# [Aim of the exercise]
Begin with the line that holds "turquoise goblet: 0 -> 2" and repeat each line after it exactly, ending with the last line of the listing.

*** Opening of Material provided ***

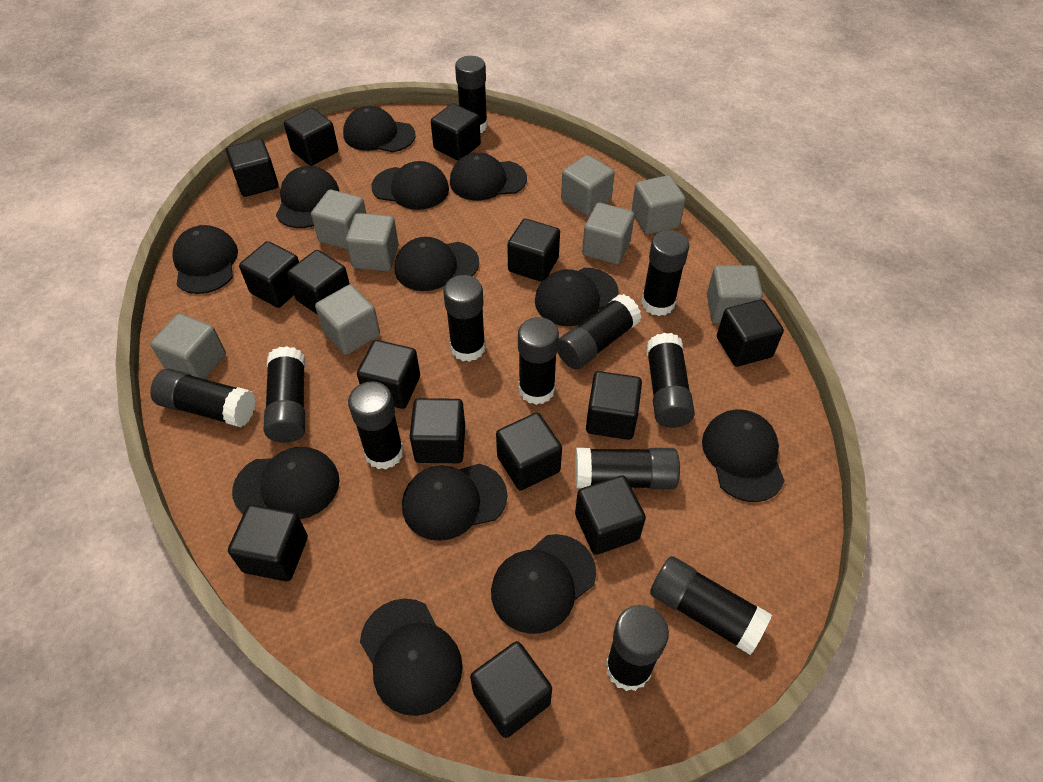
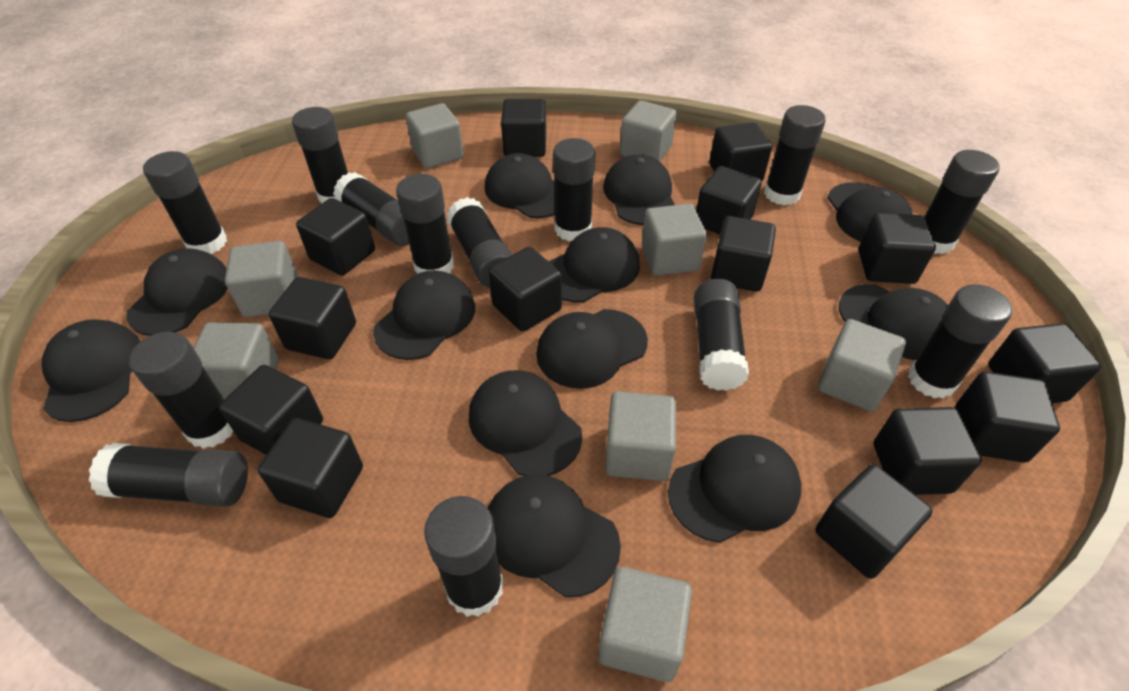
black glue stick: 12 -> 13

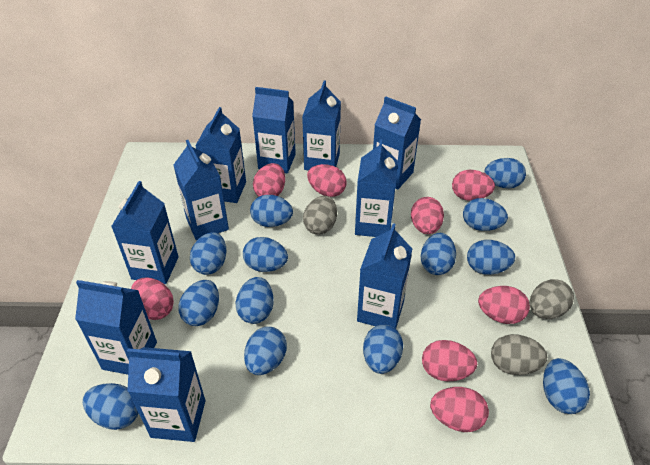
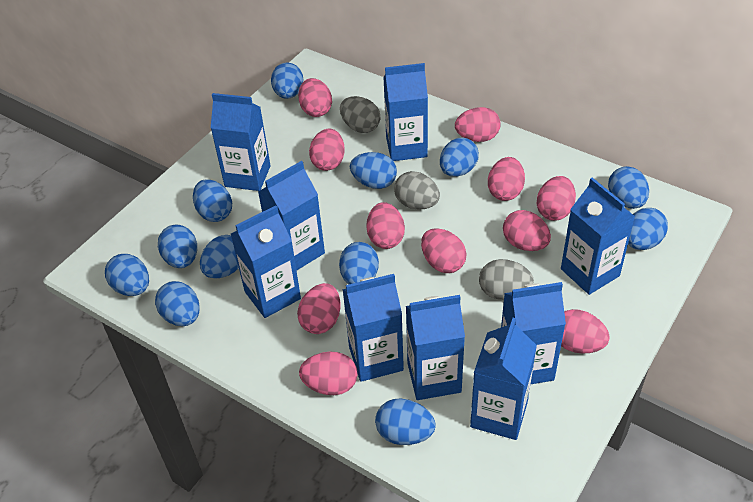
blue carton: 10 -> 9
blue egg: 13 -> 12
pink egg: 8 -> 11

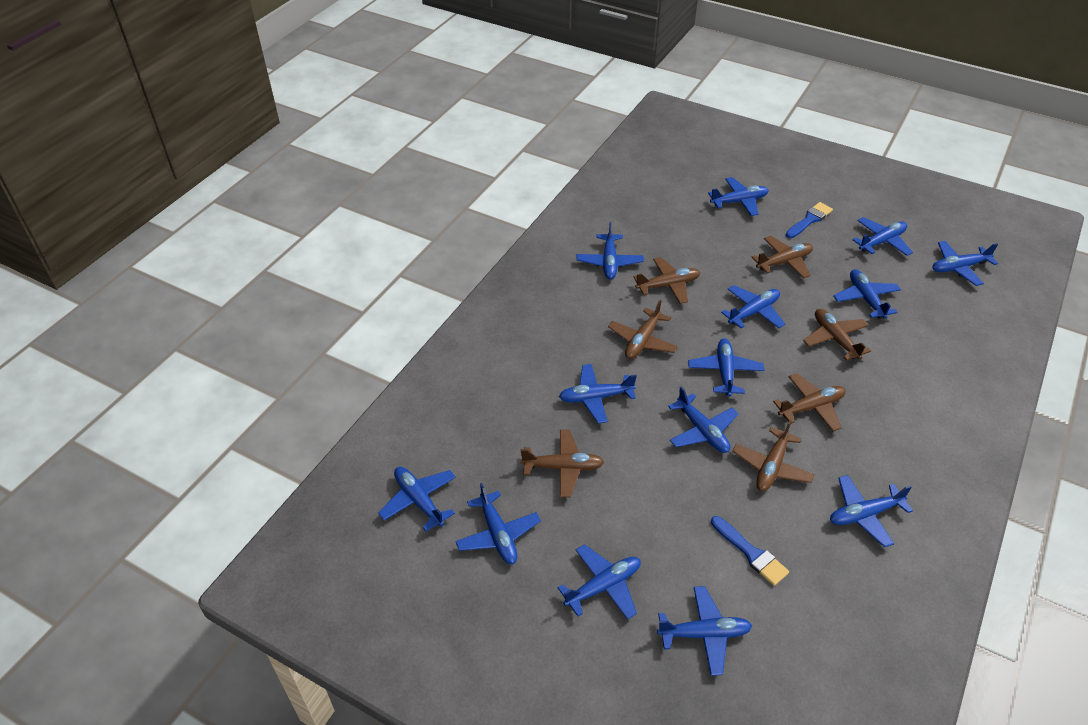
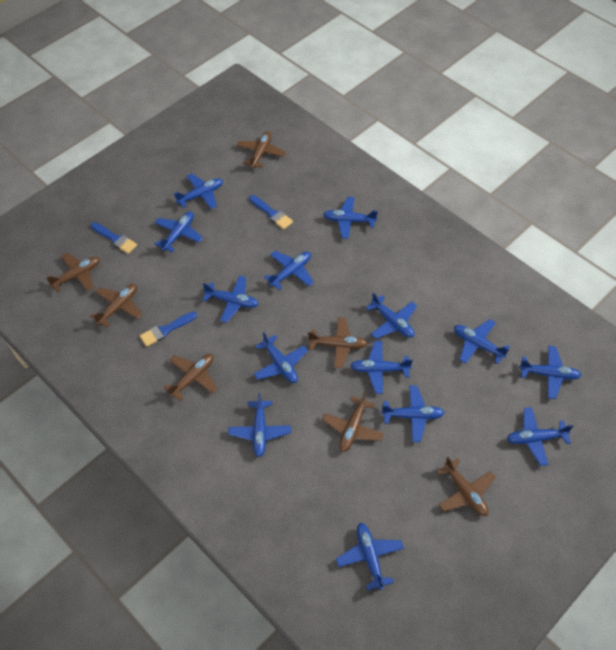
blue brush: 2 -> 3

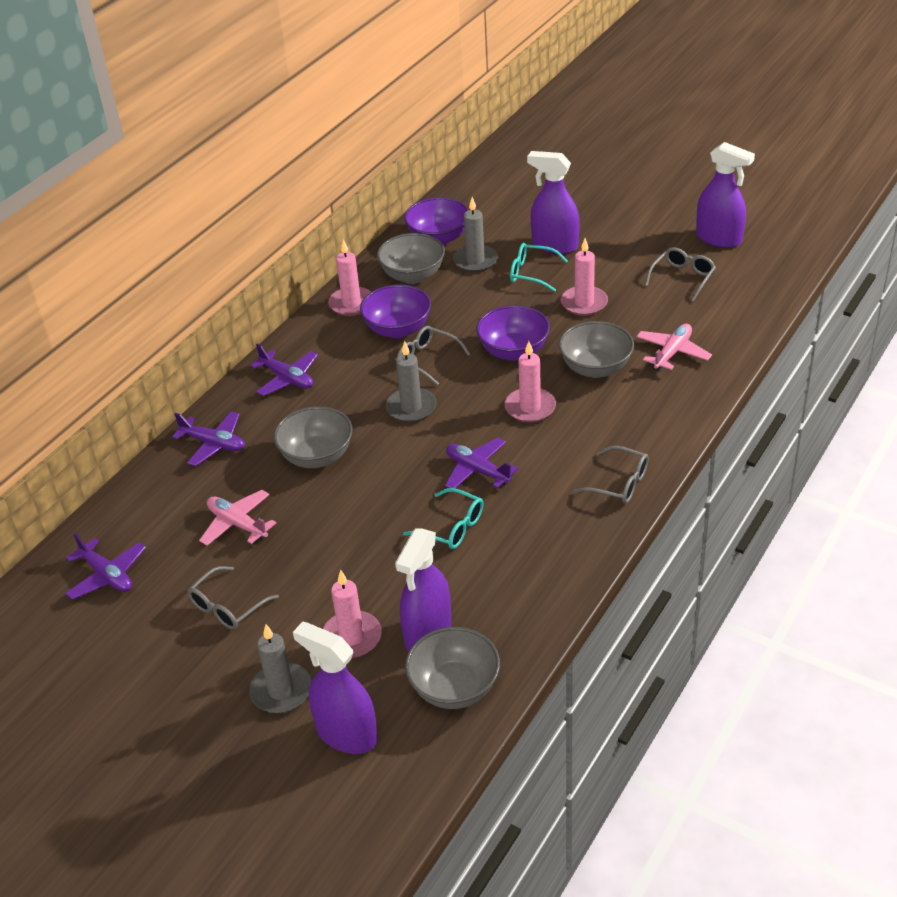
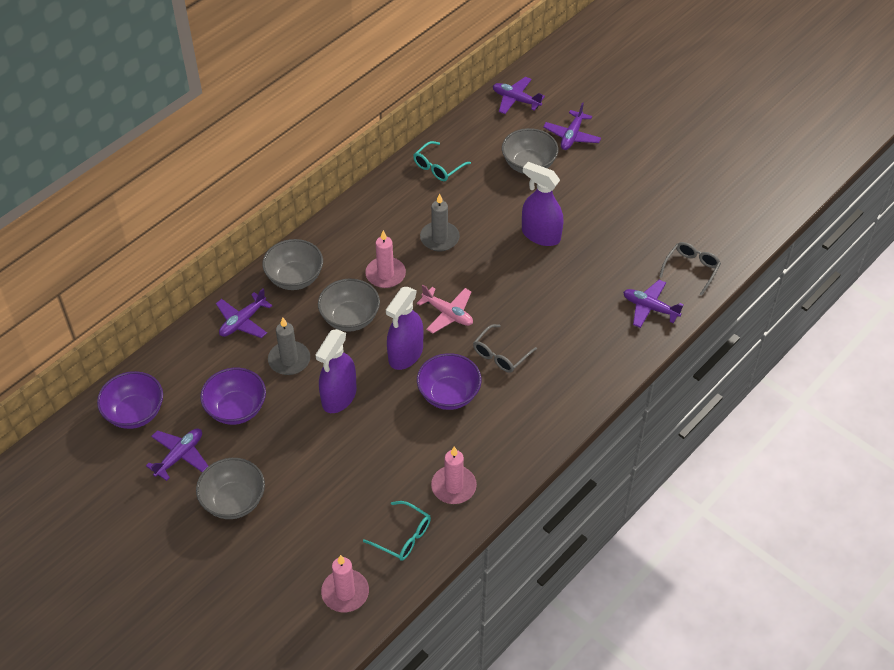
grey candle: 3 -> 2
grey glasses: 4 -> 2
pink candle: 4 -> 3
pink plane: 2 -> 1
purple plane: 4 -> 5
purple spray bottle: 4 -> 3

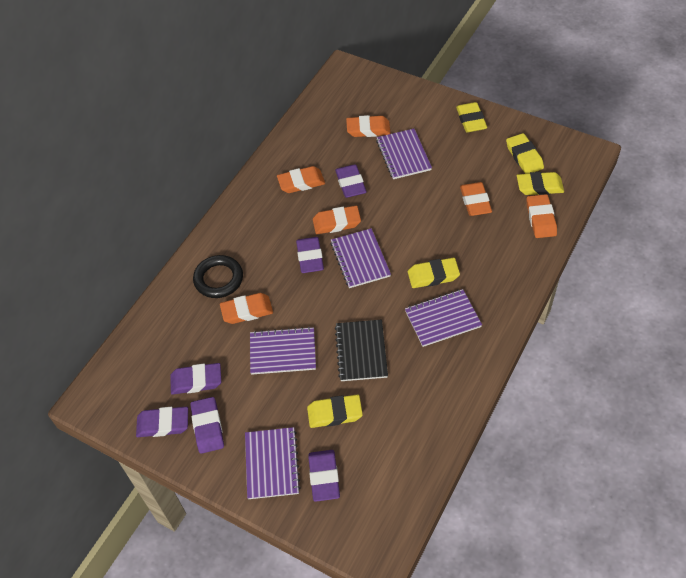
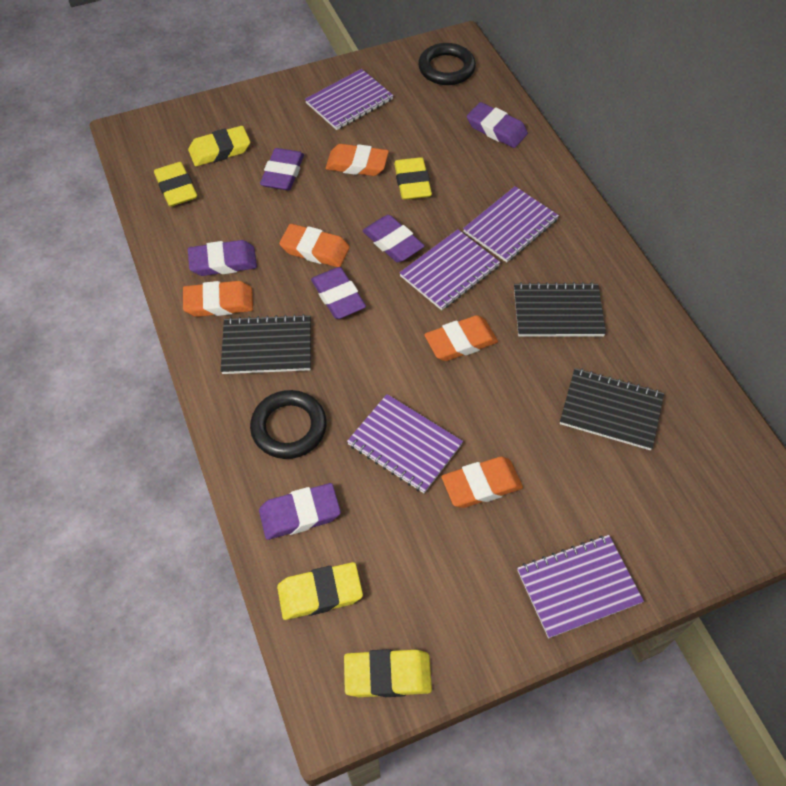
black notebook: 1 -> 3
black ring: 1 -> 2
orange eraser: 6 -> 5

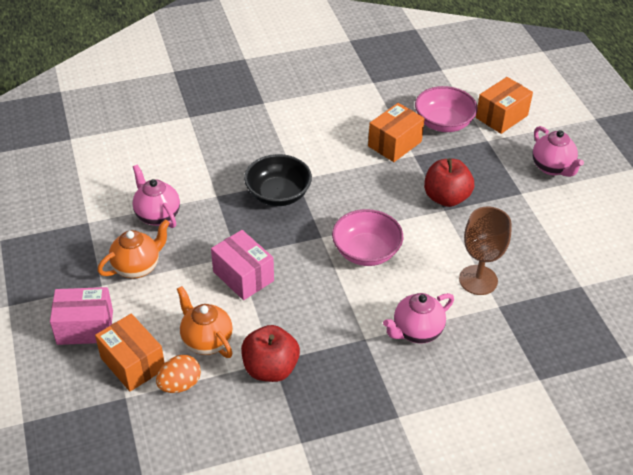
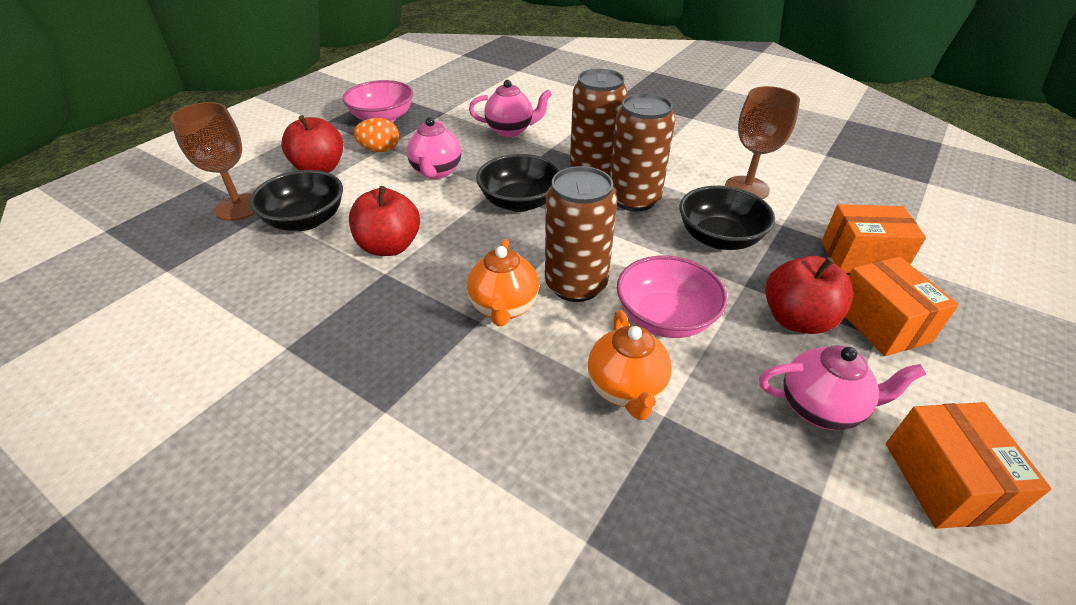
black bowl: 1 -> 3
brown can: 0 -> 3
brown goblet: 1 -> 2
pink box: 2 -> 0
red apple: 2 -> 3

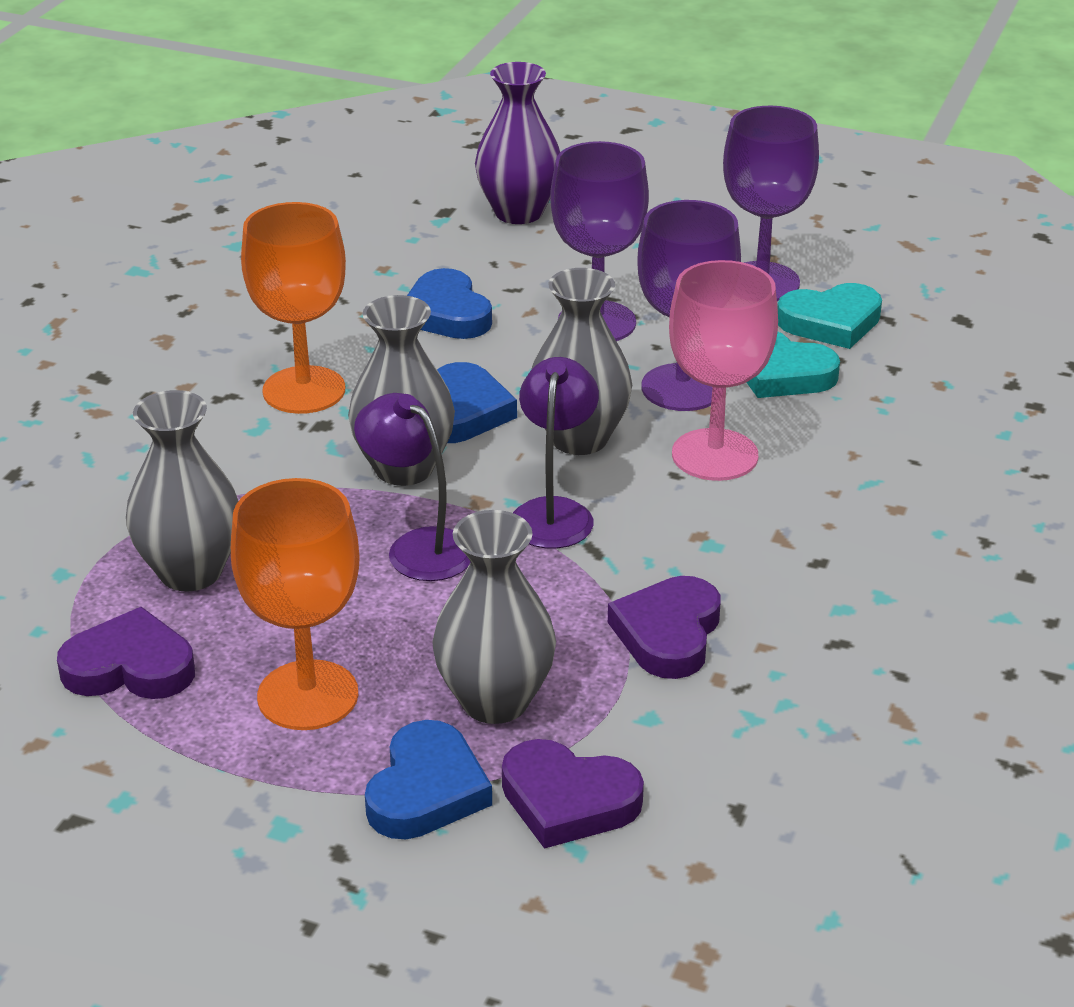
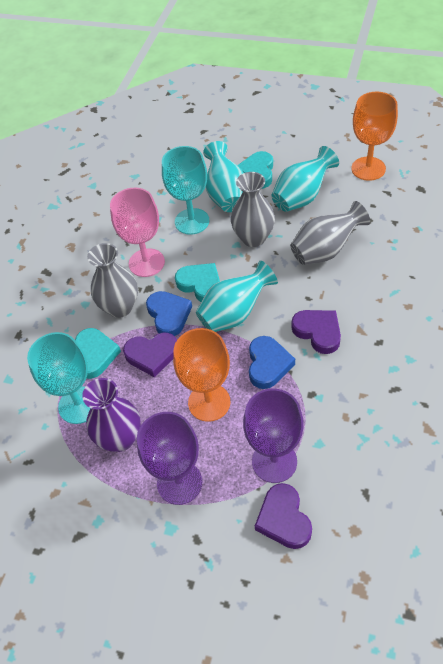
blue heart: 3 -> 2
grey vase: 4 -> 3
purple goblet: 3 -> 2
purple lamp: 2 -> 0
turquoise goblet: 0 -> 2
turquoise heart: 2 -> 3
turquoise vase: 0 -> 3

*** Close of Material provided ***

# [Exercise output]
turquoise goblet: 0 -> 2
turquoise heart: 2 -> 3
turquoise vase: 0 -> 3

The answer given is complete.